The entries shown here must be retyped in full, with no pictures included.

Difference listings:

***

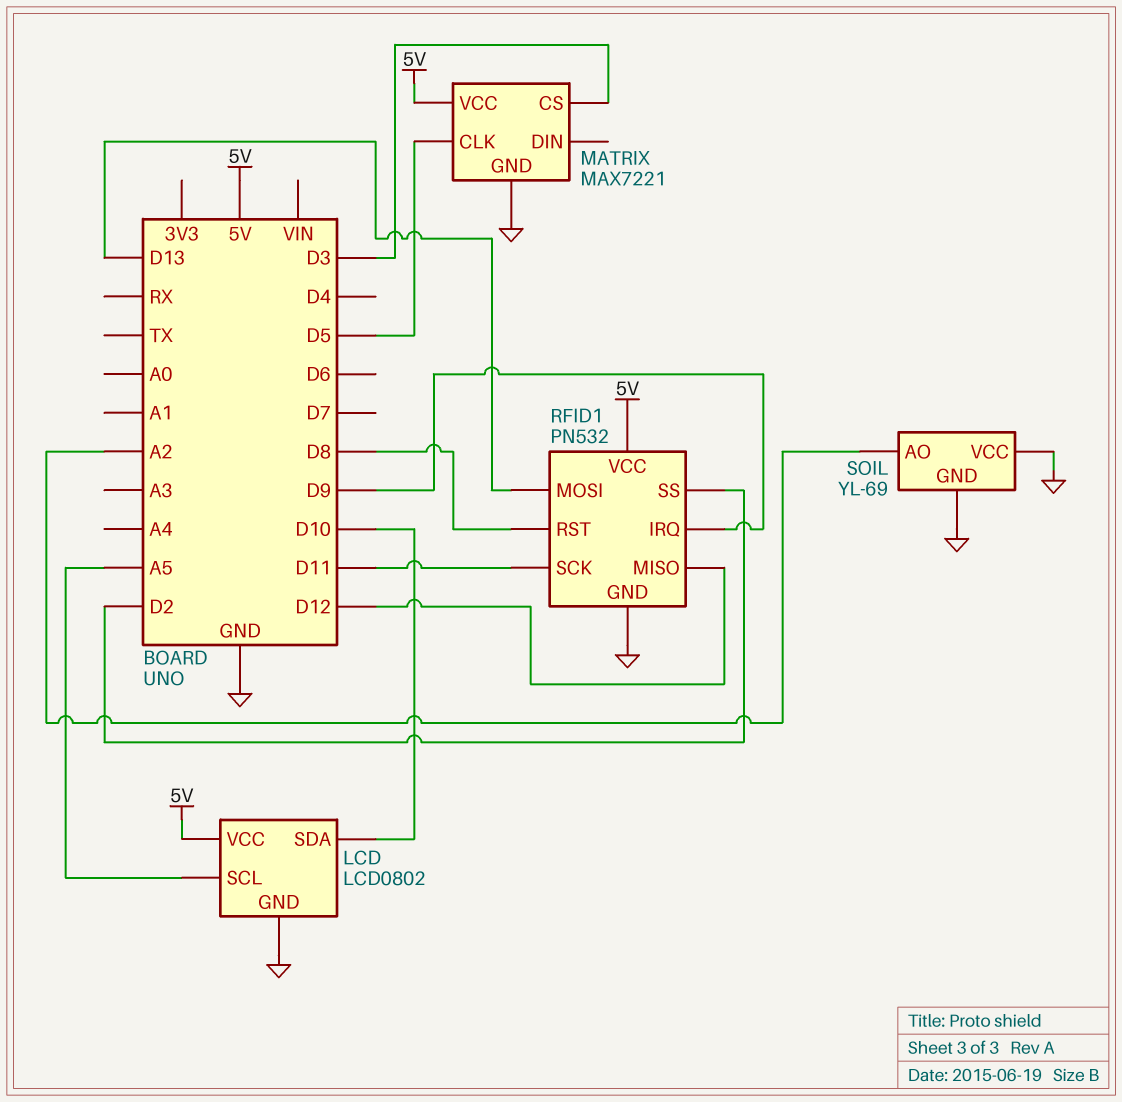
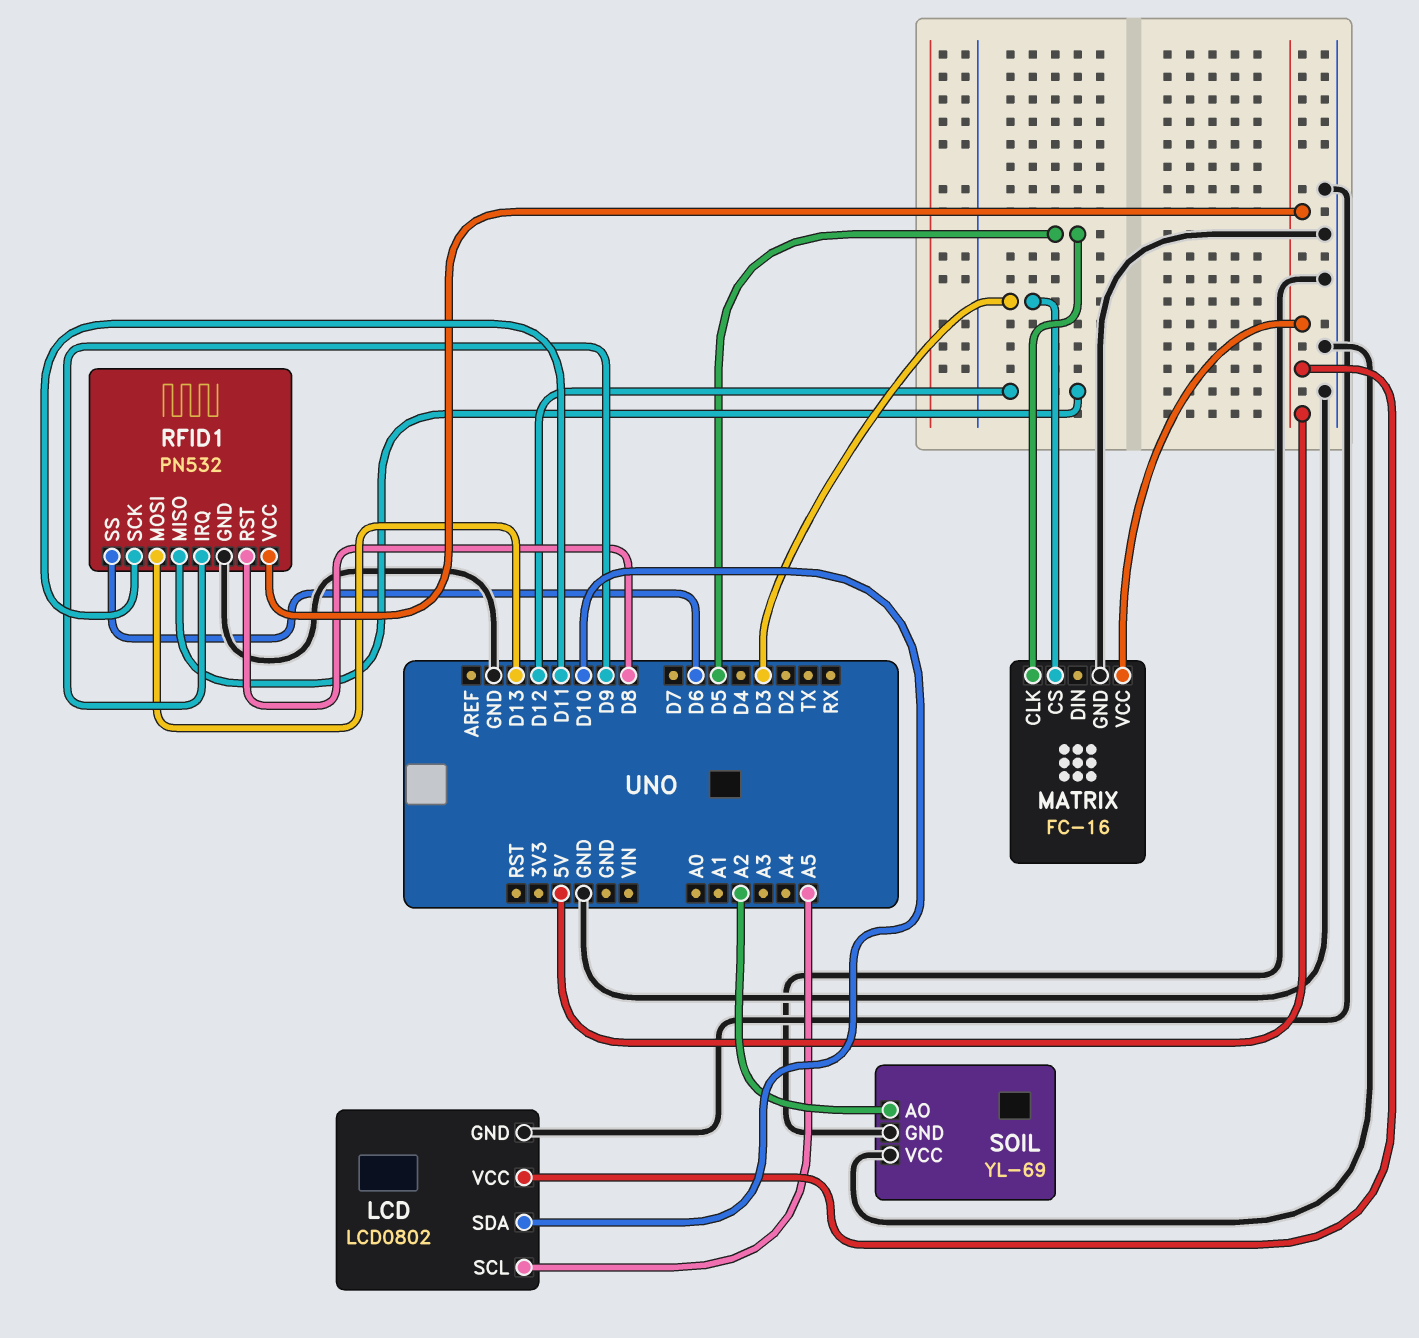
MATRIX: MAX7221 -> FC-16
RFID1 pin SS: D2 -> D6

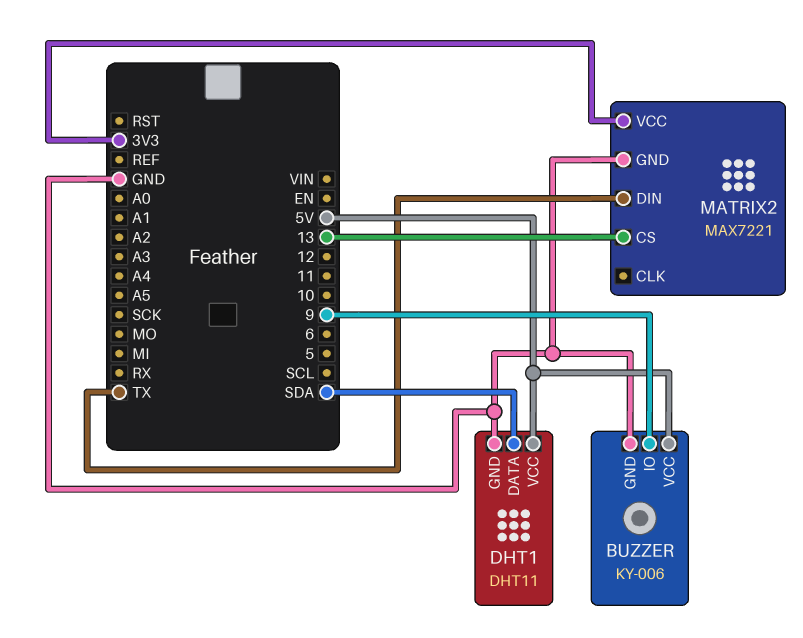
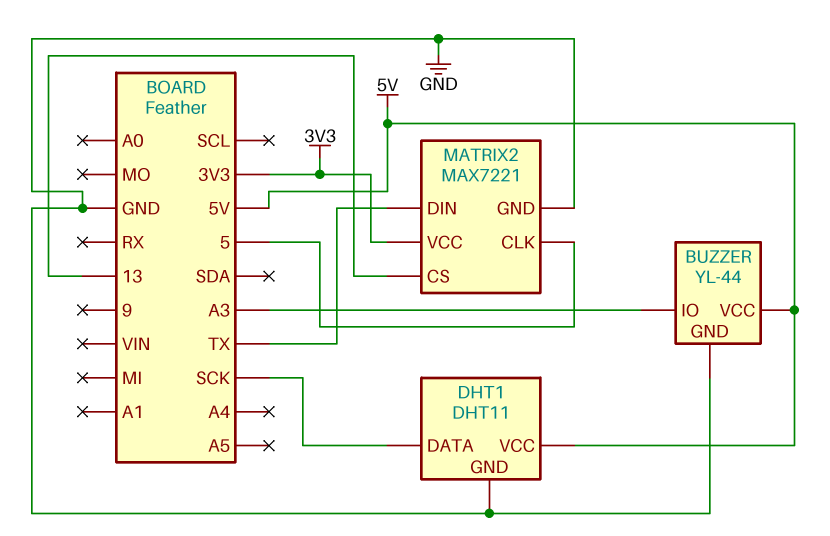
BUZZER: KY-006 -> YL-44
BUZZER pin IO: 9 -> A3
DHT1 pin DATA: SDA -> SCK
MATRIX2 pin CLK: none -> 5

***

**SOLVED EXERCISE**
MATRIX: MAX7221 -> FC-16
RFID1 pin SS: D2 -> D6

BUZZER: KY-006 -> YL-44
BUZZER pin IO: 9 -> A3
DHT1 pin DATA: SDA -> SCK
MATRIX2 pin CLK: none -> 5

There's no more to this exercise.